#### RECORDS TO USE

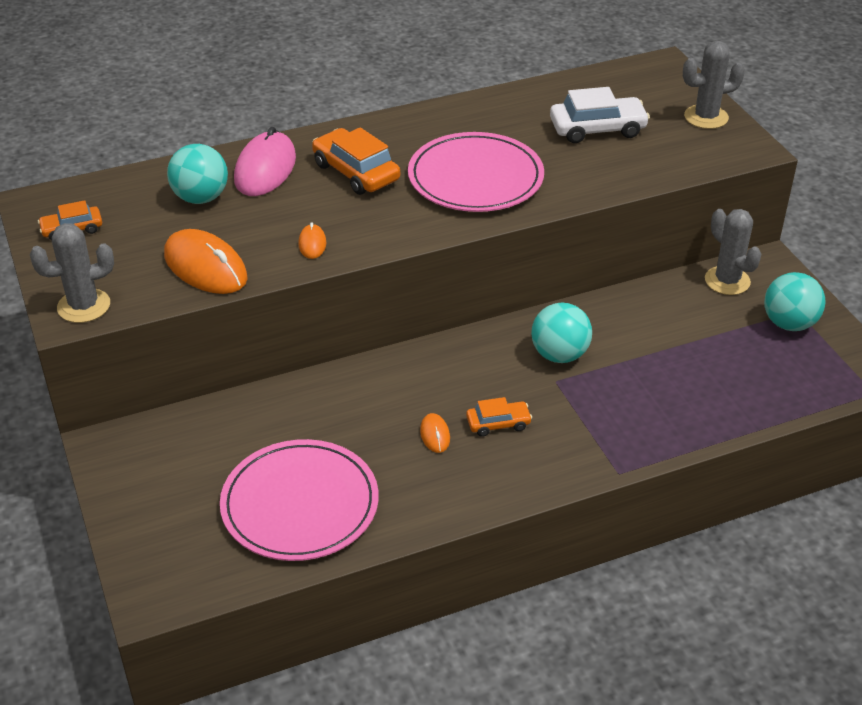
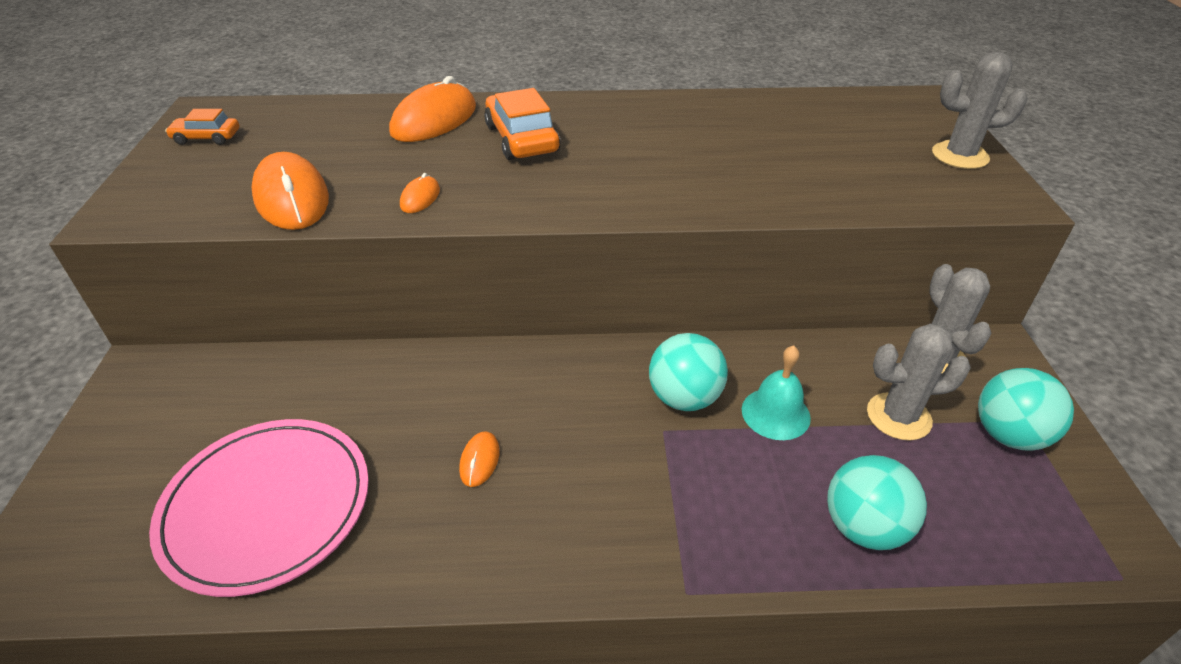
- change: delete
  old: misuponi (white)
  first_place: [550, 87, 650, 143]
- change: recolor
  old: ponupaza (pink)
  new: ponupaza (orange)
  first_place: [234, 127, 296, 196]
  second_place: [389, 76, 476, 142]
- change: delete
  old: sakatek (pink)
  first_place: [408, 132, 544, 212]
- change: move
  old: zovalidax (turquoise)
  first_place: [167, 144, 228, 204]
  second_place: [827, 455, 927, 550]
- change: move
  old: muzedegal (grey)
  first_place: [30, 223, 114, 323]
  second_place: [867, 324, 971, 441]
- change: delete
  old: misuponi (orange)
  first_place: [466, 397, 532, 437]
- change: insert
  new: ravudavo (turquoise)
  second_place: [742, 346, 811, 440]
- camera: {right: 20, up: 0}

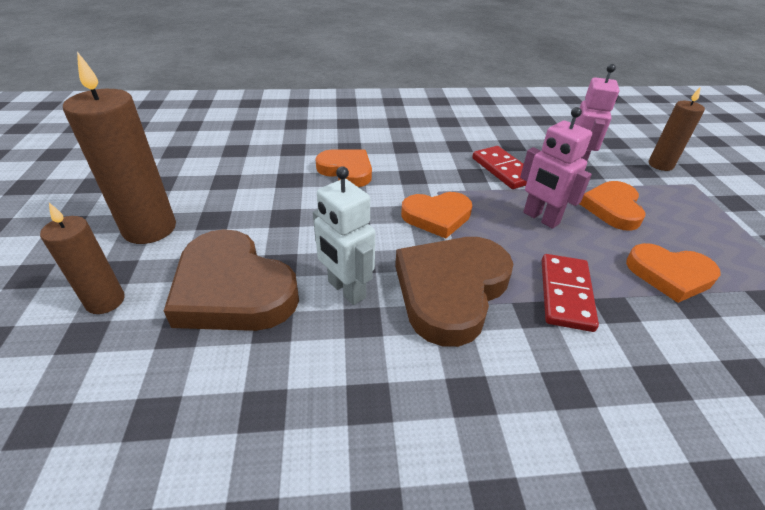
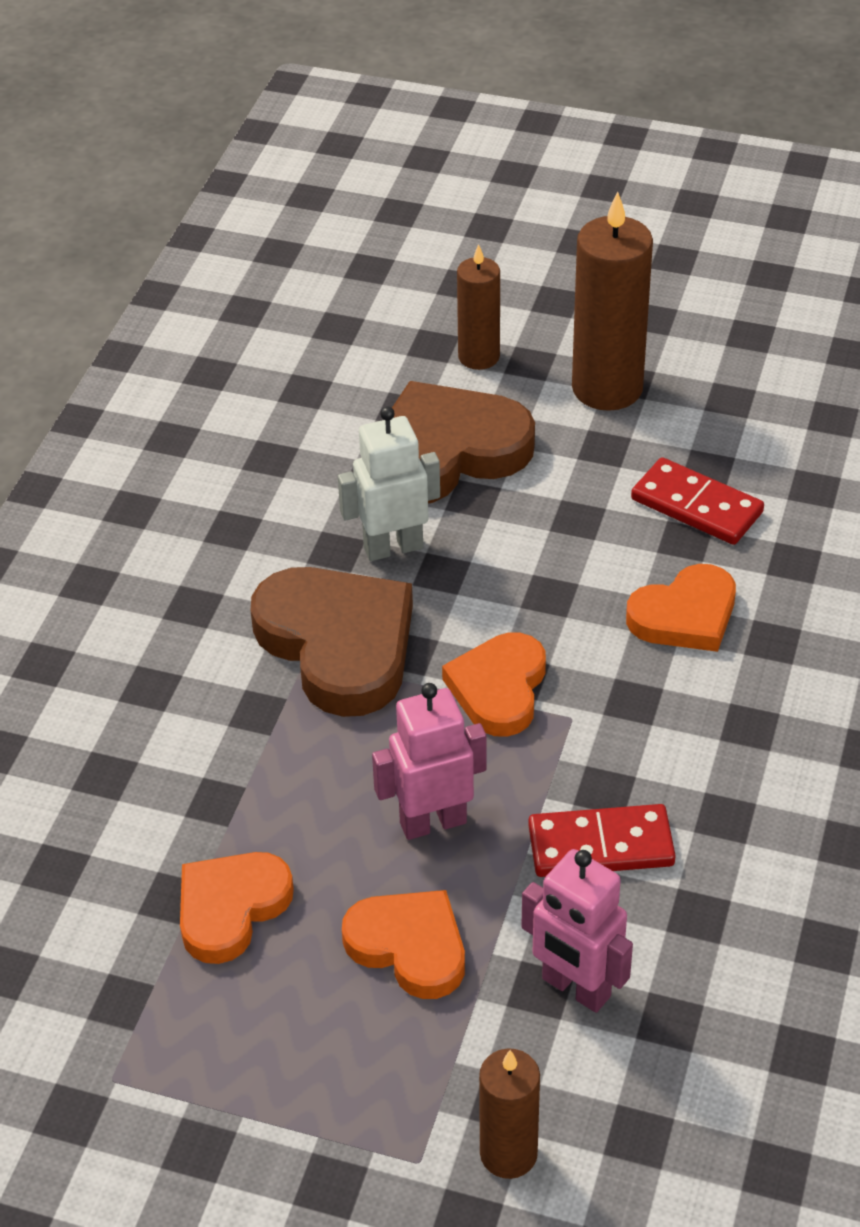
- change: move
  old: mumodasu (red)
  first_place: [542, 254, 599, 332]
  second_place: [631, 457, 764, 545]
- camera: {right: 115, up: 5}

########

Copy each line of the entries in which the string "ponupaza" is found.

  old: ponupaza (pink)
  new: ponupaza (orange)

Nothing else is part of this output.